Nothing other than the lines from the one containing "black cone M6" through the last line of the data below should be output, each reproduced exactly.

◇ ◇ ◇ ◇ ◇

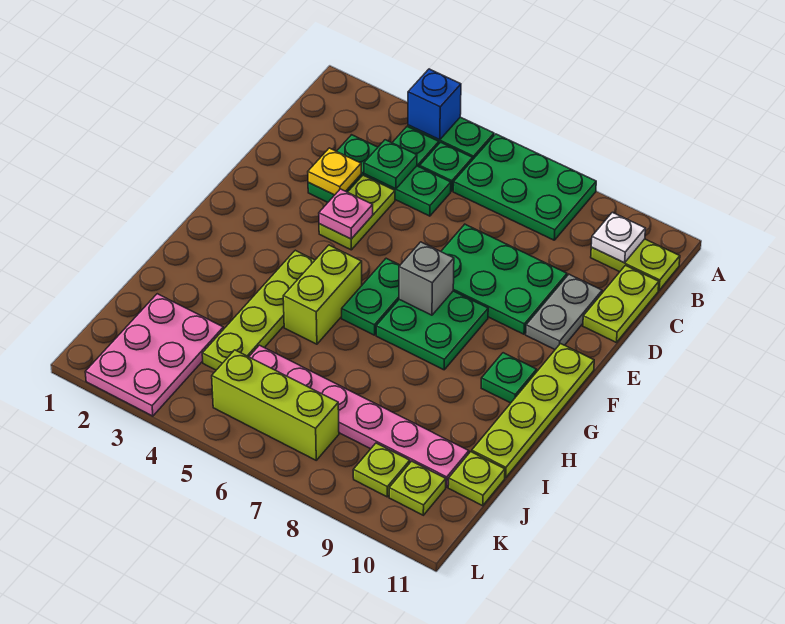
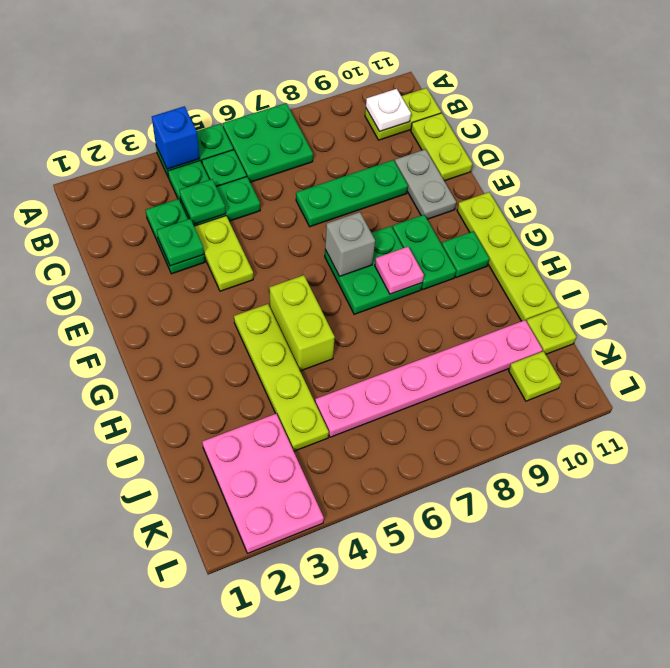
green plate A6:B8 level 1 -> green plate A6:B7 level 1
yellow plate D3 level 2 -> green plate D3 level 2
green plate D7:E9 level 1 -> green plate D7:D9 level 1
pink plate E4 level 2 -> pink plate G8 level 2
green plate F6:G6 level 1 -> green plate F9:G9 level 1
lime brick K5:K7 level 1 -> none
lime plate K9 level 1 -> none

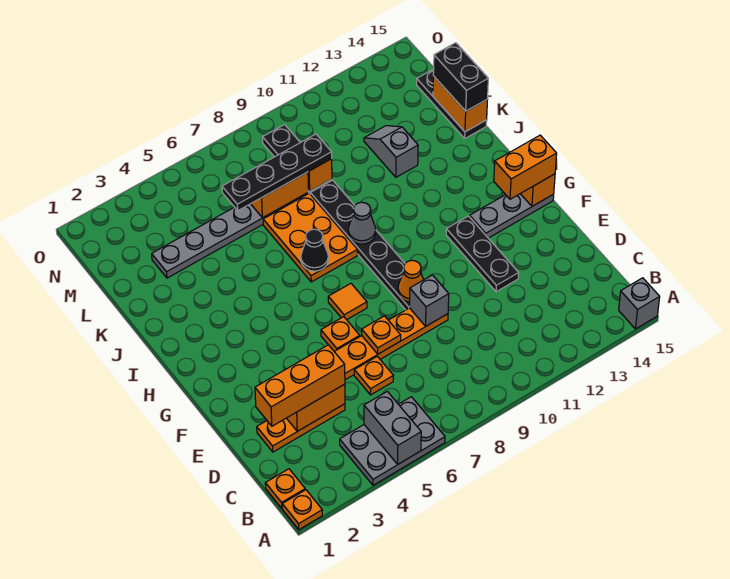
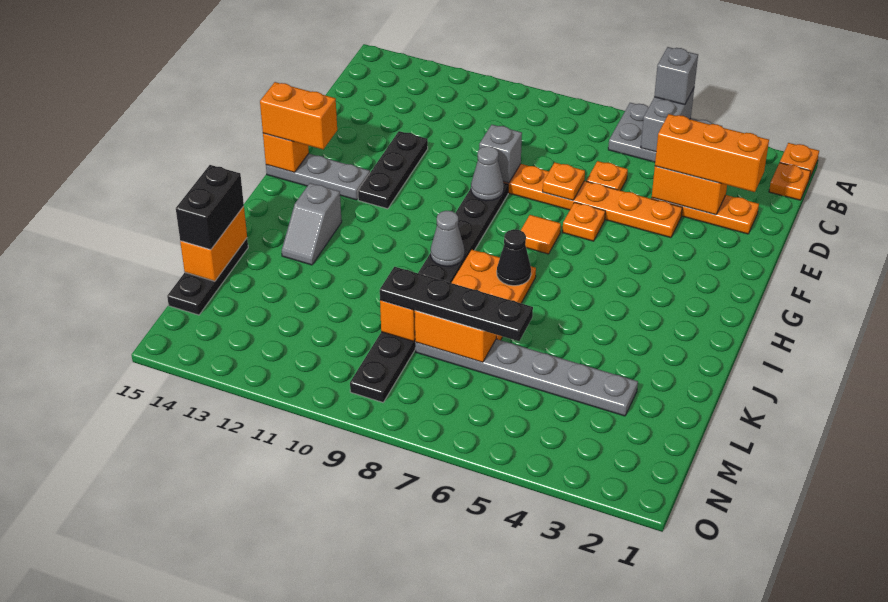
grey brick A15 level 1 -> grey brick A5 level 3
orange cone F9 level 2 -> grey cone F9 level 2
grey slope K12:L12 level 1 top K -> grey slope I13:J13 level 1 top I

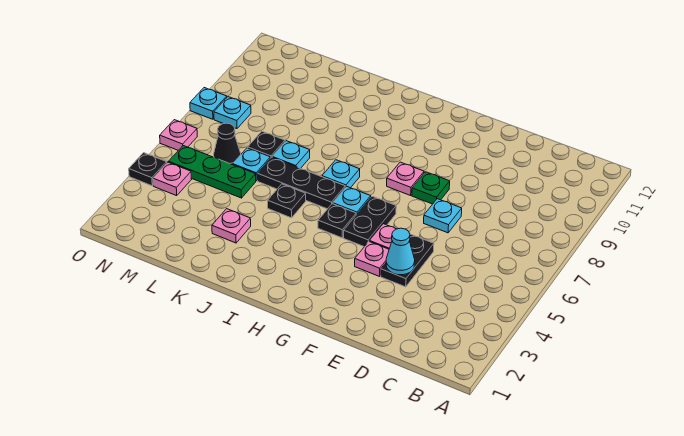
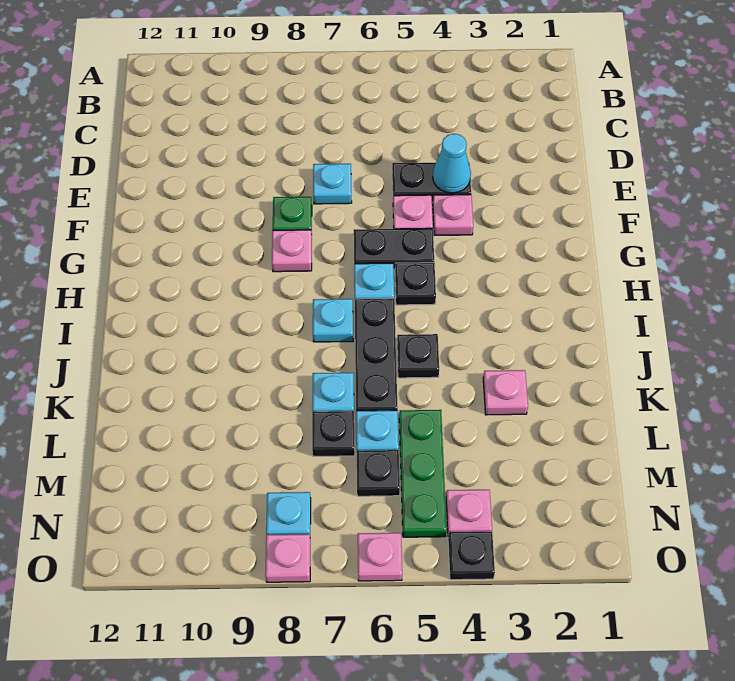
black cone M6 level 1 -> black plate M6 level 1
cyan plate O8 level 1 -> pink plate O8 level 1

◇ ◇ ◇ ◇ ◇

§ **Answer to this task**
black cone M6 level 1 -> black plate M6 level 1
cyan plate O8 level 1 -> pink plate O8 level 1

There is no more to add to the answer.